### Your objective:
Make an exact copy of the listing below. Pictures stay out of it.

### Records for this exercise:
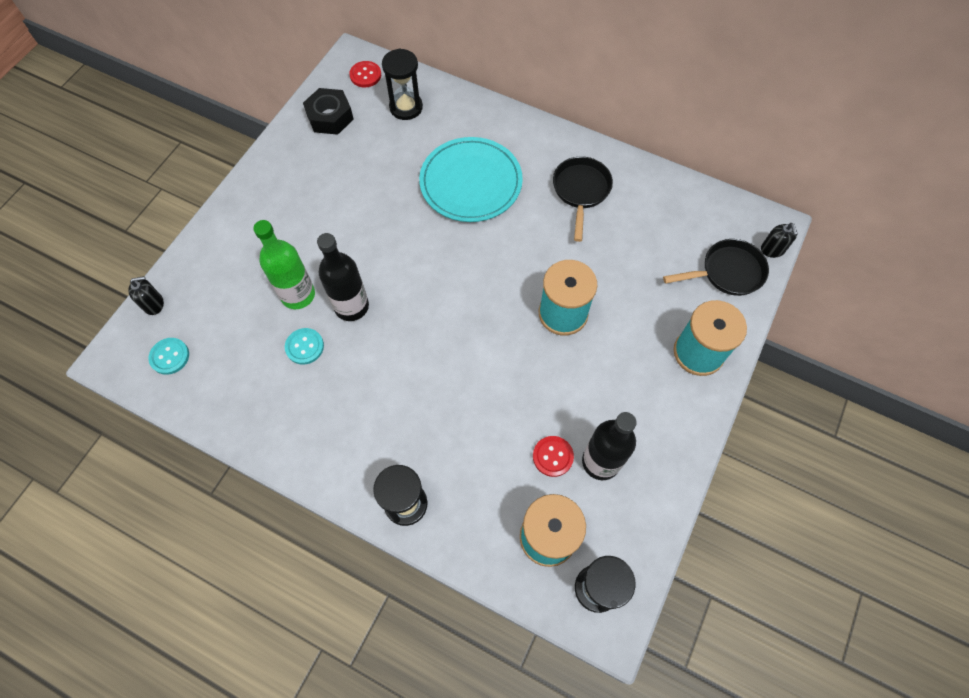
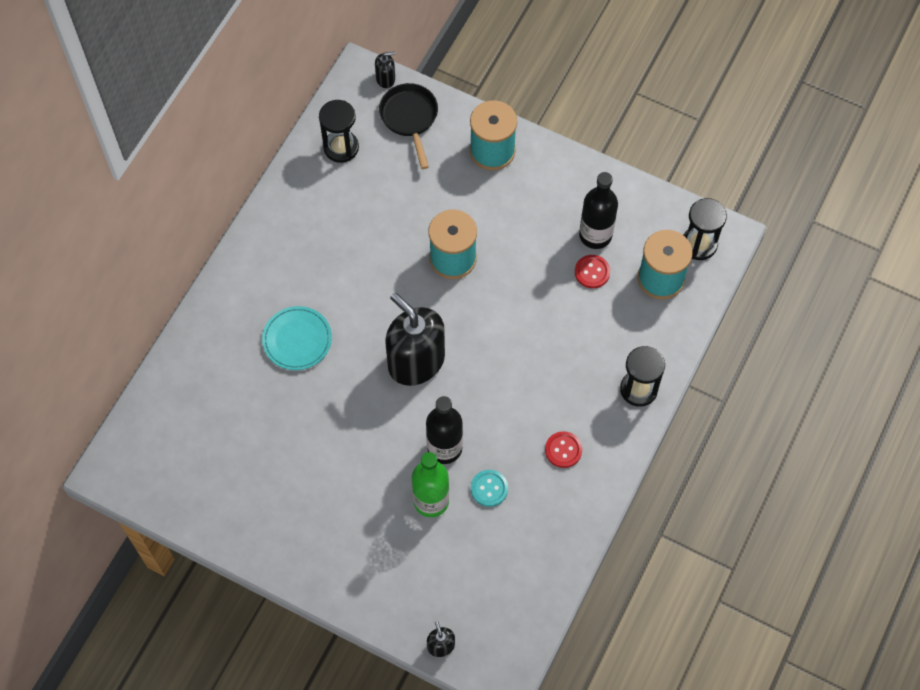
camera: 90 degrees left, 0 degrees up
(169, 356) = (501, 618): turquoise button -> none
(330, 117) = (198, 490): black nut -> none
(365, 75) = (136, 455): red button -> red button (563, 450)
(406, 107) = (189, 408): black hourglass -> black hourglass (341, 147)
(446, 281) = (416, 361): none -> black soap dispenser
(471, 182) = (297, 339): turquoise plate -> turquoise plate, size x0.64
(581, 191) = (313, 236): black pan -> none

### Answer section:
camera: 90 degrees left, 0 degrees up
(169, 356) = (501, 618): turquoise button -> none
(330, 117) = (198, 490): black nut -> none
(365, 75) = (136, 455): red button -> red button (563, 450)
(406, 107) = (189, 408): black hourglass -> black hourglass (341, 147)
(446, 281) = (416, 361): none -> black soap dispenser
(471, 182) = (297, 339): turquoise plate -> turquoise plate, size x0.64
(581, 191) = (313, 236): black pan -> none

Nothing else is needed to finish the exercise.